Data extracted from a collection:
++++++++++++++++++++

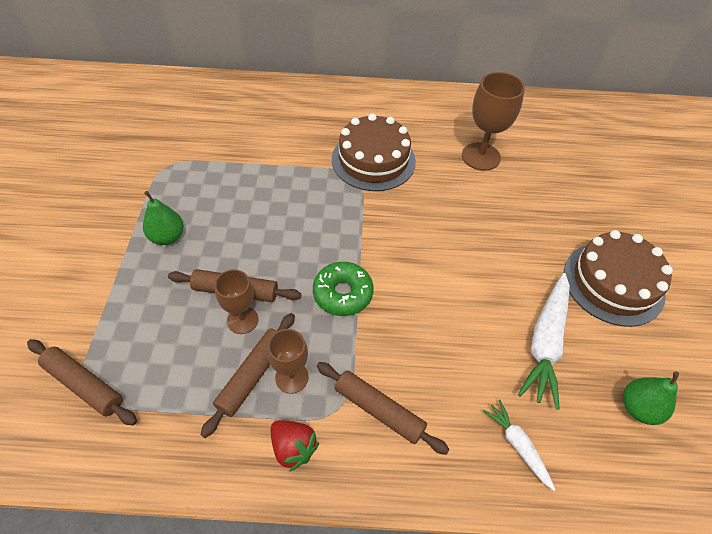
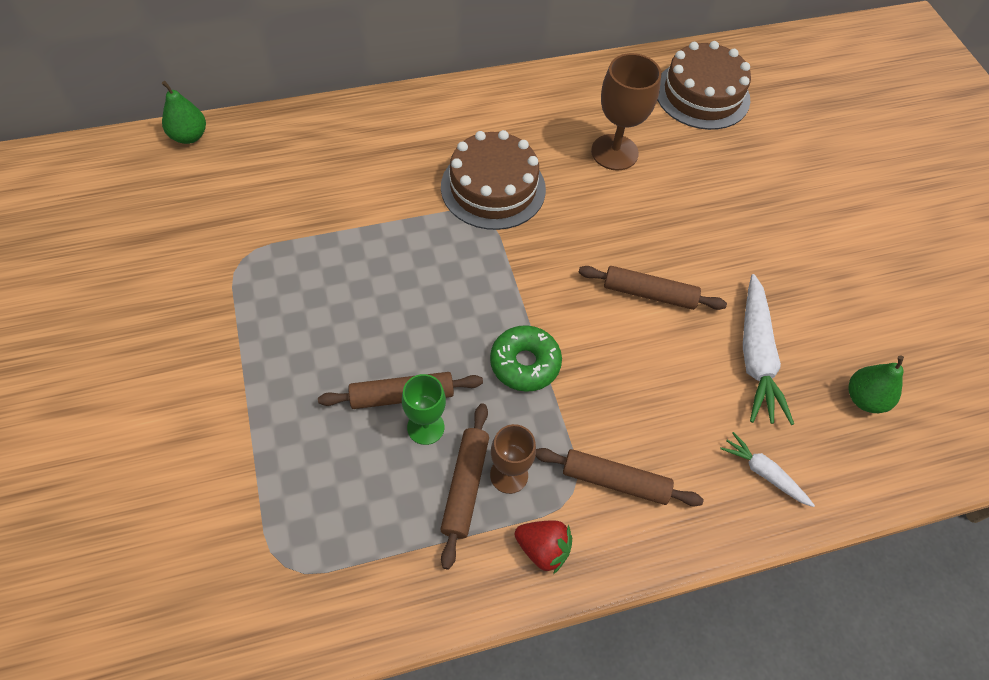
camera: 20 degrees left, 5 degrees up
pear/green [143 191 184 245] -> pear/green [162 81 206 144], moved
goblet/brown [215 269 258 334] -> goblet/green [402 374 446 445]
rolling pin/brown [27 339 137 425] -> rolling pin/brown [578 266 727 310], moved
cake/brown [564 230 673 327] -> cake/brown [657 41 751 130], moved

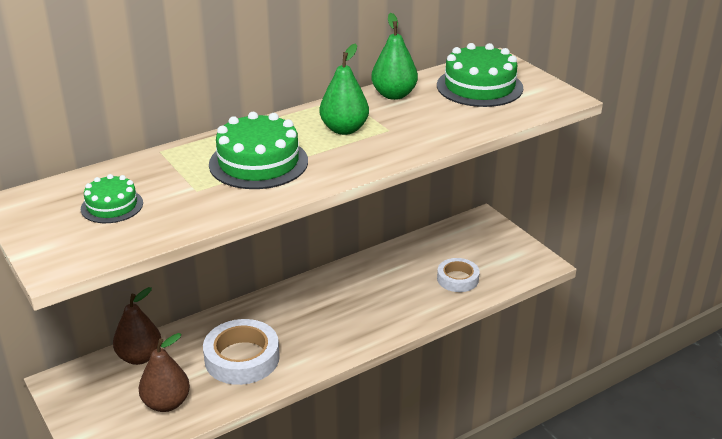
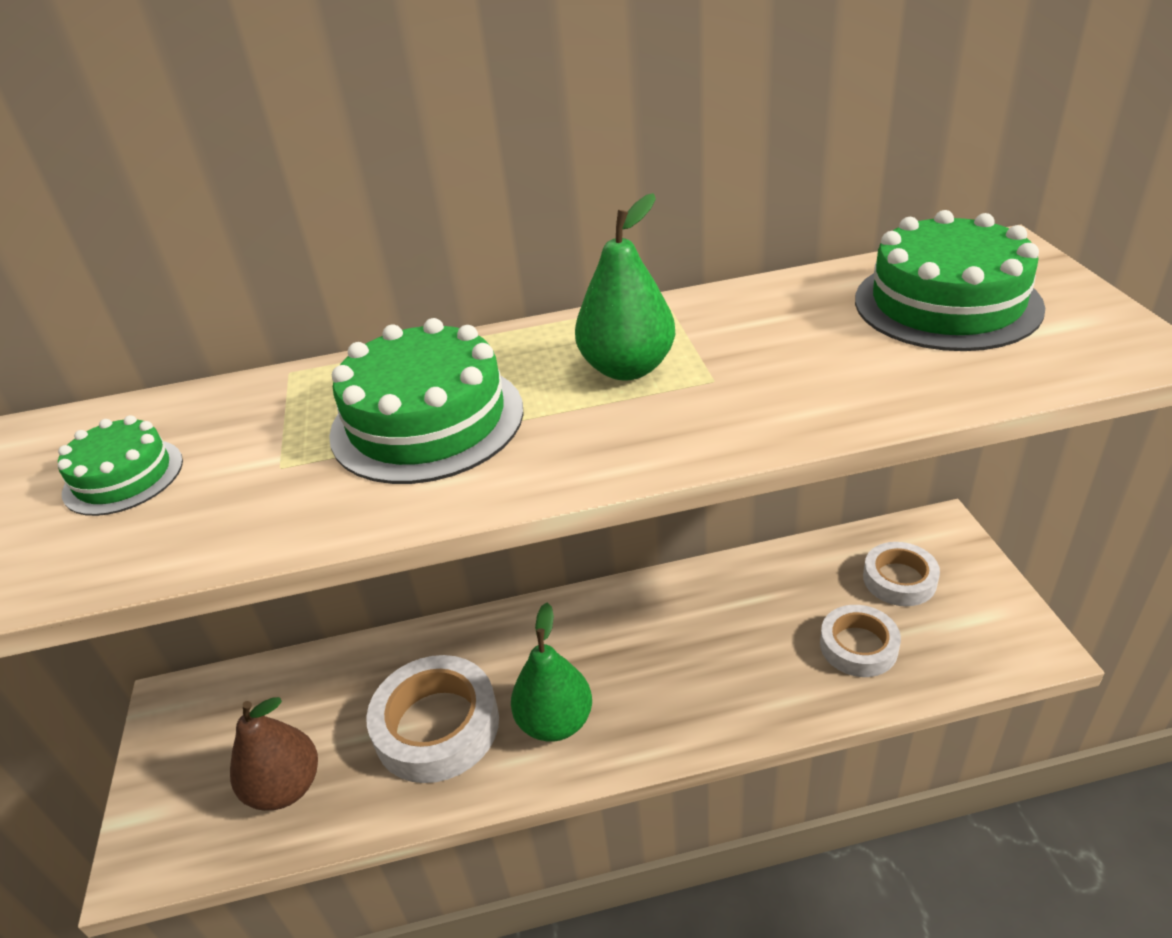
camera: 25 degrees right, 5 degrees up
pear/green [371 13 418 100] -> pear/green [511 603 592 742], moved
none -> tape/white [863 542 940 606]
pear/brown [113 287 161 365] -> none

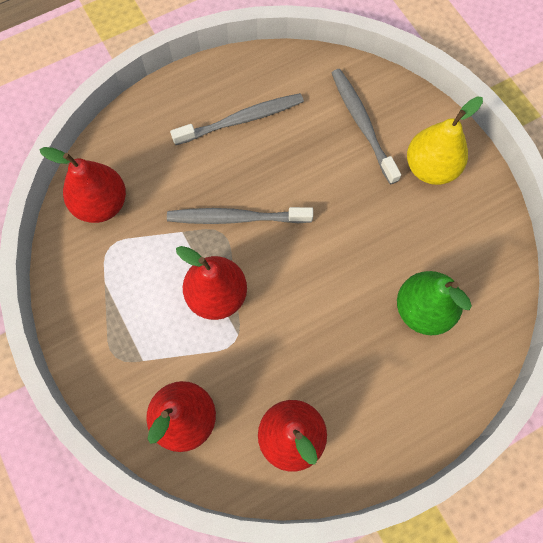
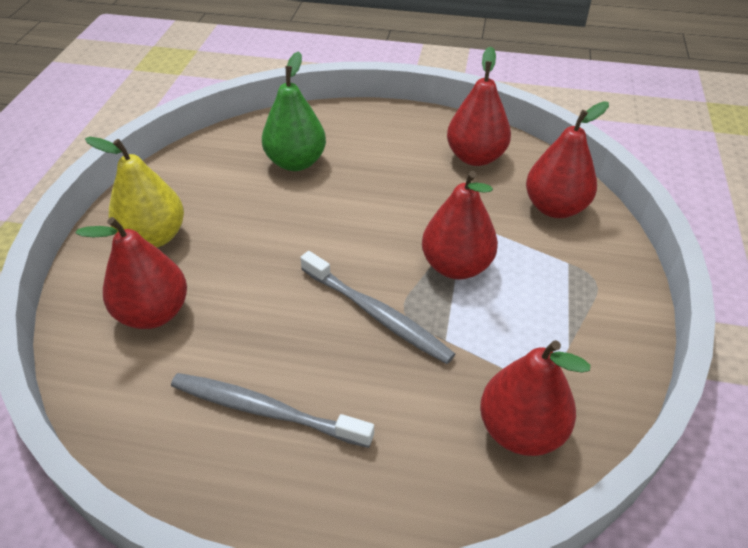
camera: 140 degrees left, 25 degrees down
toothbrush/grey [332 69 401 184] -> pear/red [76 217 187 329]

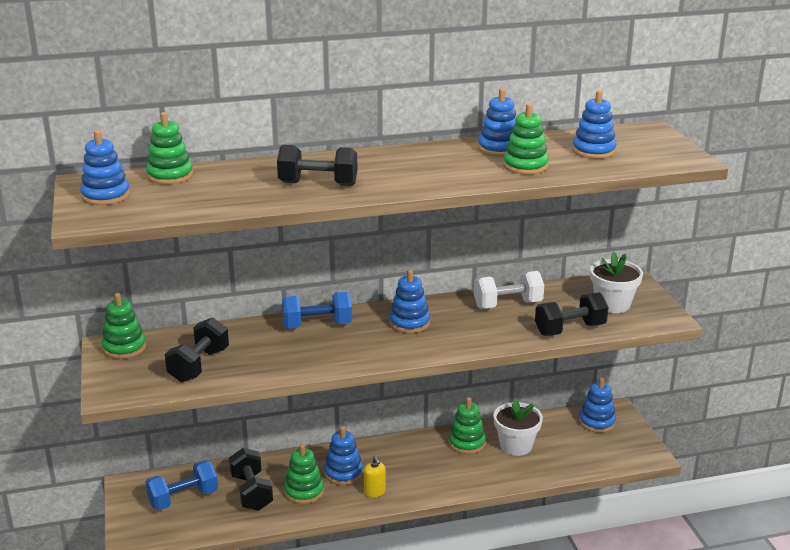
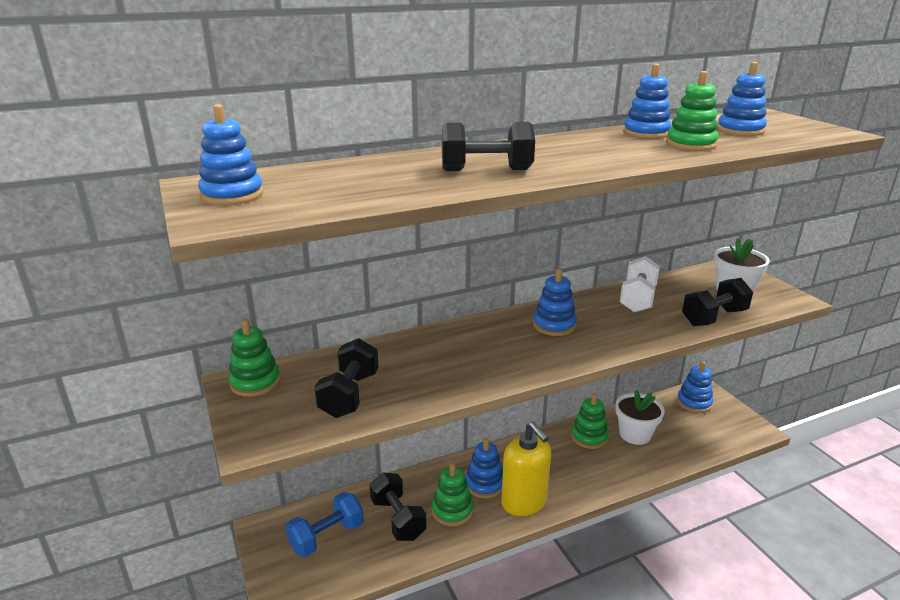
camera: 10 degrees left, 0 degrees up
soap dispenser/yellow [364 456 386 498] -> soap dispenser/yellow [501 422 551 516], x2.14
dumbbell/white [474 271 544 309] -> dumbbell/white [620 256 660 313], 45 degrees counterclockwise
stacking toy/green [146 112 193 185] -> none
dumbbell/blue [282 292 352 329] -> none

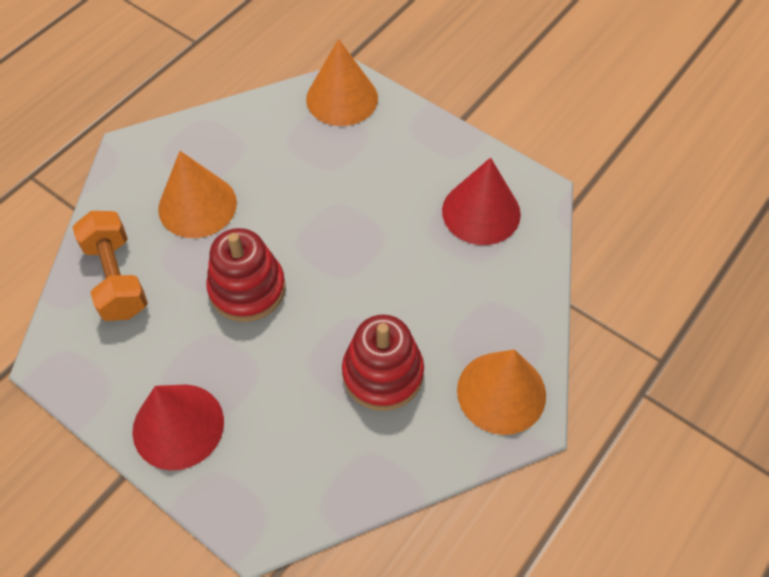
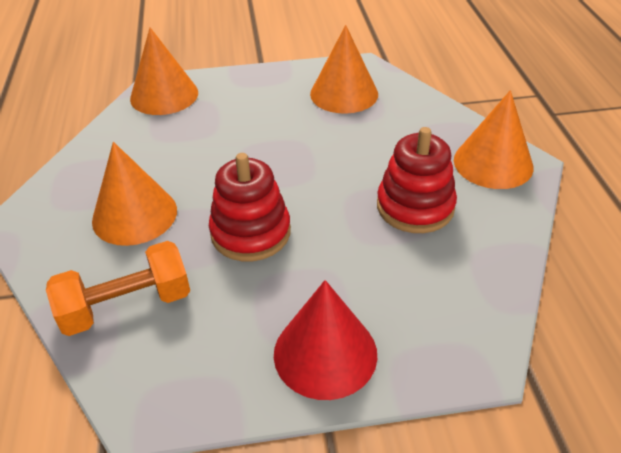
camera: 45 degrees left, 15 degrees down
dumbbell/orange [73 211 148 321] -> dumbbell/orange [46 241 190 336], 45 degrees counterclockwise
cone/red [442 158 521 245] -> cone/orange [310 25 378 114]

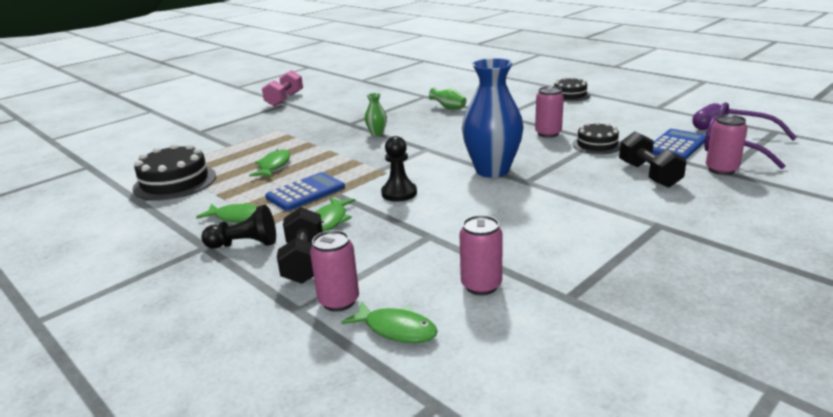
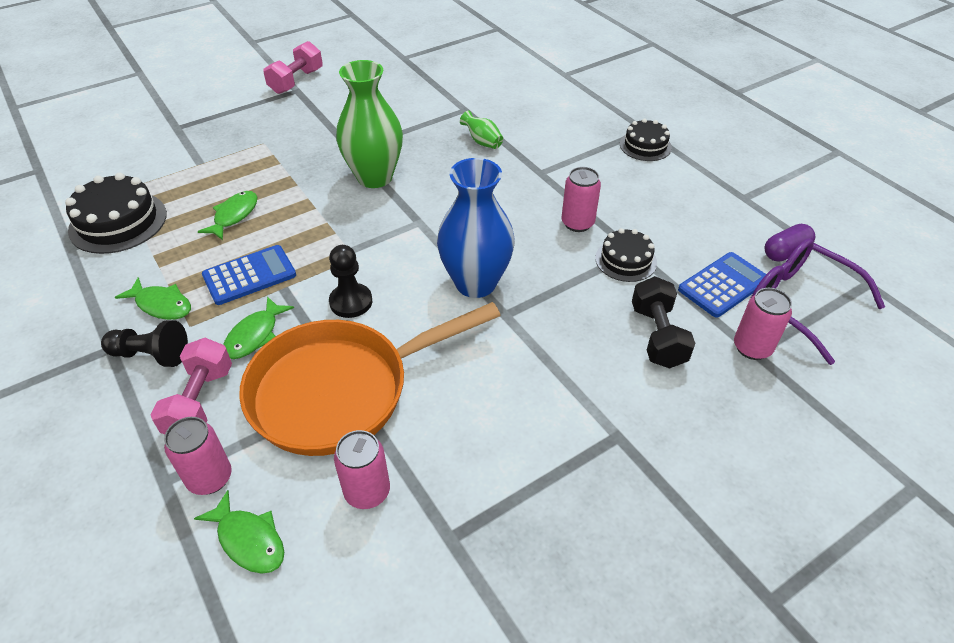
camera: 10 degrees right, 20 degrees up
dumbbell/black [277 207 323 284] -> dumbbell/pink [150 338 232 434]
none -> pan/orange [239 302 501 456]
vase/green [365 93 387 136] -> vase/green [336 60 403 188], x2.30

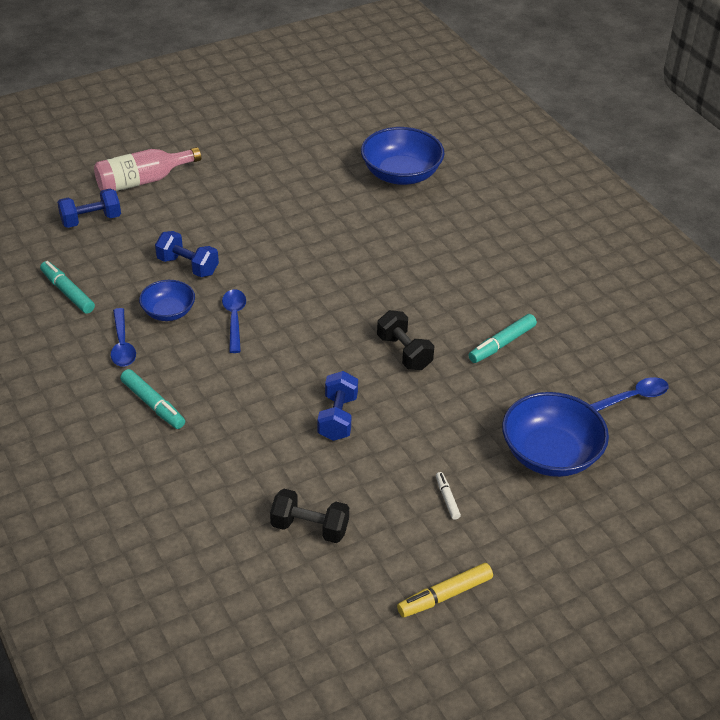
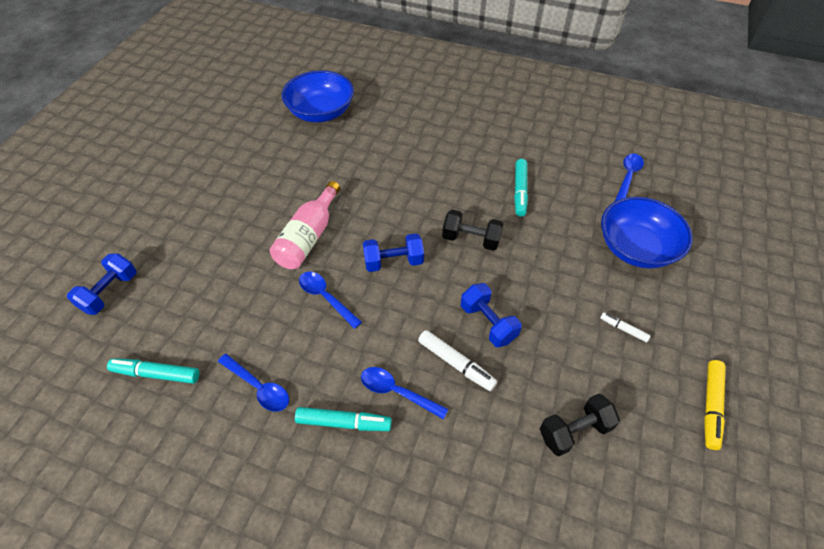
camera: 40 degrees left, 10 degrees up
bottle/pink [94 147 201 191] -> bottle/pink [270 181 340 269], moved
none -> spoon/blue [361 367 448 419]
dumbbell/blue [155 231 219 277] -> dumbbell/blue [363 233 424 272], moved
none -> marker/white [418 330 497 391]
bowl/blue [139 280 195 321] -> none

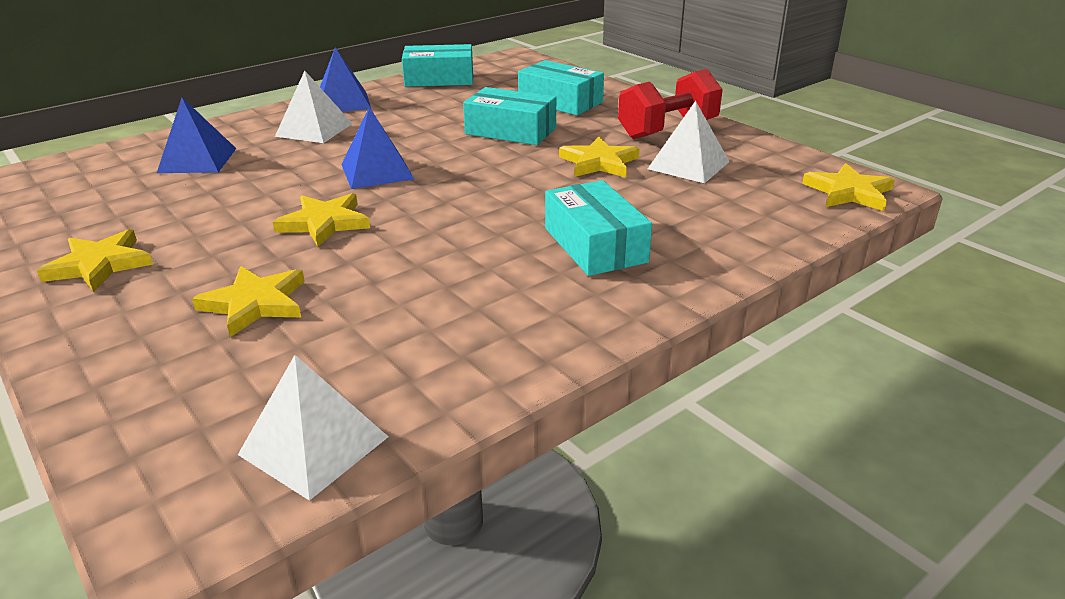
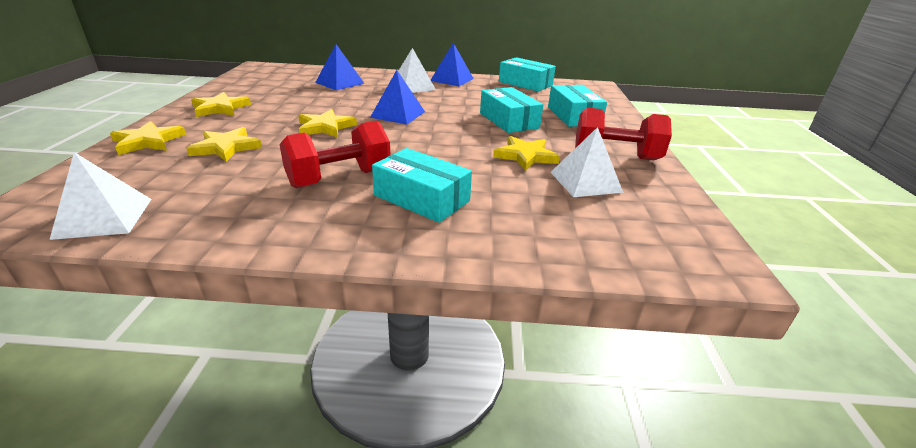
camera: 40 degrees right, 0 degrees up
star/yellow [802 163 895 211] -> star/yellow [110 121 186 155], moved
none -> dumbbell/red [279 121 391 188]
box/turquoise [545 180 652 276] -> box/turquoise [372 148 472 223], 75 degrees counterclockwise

++++++++++++++++++++

**Task objective:** With pictures omitted, reproduce exactly the lines from the line containing "pear/green [143 191" through the end of the data above.

**Result:**
pear/green [143 191 184 245] -> pear/green [162 81 206 144], moved
goblet/brown [215 269 258 334] -> goblet/green [402 374 446 445]
rolling pin/brown [27 339 137 425] -> rolling pin/brown [578 266 727 310], moved
cake/brown [564 230 673 327] -> cake/brown [657 41 751 130], moved

camera: 25 degrees right, 5 degrees up
pear/green [371 13 418 100] -> pear/green [511 603 592 742], moved
none -> tape/white [863 542 940 606]
pear/brown [113 287 161 365] -> none

camera: 140 degrees left, 25 degrees down
toothbrush/grey [332 69 401 184] -> pear/red [76 217 187 329]

camera: 10 degrees left, 0 degrees up
soap dispenser/yellow [364 456 386 498] -> soap dispenser/yellow [501 422 551 516], x2.14
dumbbell/white [474 271 544 309] -> dumbbell/white [620 256 660 313], 45 degrees counterclockwise
stacking toy/green [146 112 193 185] -> none
dumbbell/blue [282 292 352 329] -> none

camera: 45 degrees left, 15 degrees down
dumbbell/orange [73 211 148 321] -> dumbbell/orange [46 241 190 336], 45 degrees counterclockwise
cone/red [442 158 521 245] -> cone/orange [310 25 378 114]

camera: 10 degrees right, 20 degrees up
dumbbell/black [277 207 323 284] -> dumbbell/pink [150 338 232 434]
none -> pan/orange [239 302 501 456]
vase/green [365 93 387 136] -> vase/green [336 60 403 188], x2.30

camera: 40 degrees left, 10 degrees up
bottle/pink [94 147 201 191] -> bottle/pink [270 181 340 269], moved
none -> spoon/blue [361 367 448 419]
dumbbell/blue [155 231 219 277] -> dumbbell/blue [363 233 424 272], moved
none -> marker/white [418 330 497 391]
bowl/blue [139 280 195 321] -> none

camera: 40 degrees right, 0 degrees up
star/yellow [802 163 895 211] -> star/yellow [110 121 186 155], moved
none -> dumbbell/red [279 121 391 188]
box/turquoise [545 180 652 276] -> box/turquoise [372 148 472 223], 75 degrees counterclockwise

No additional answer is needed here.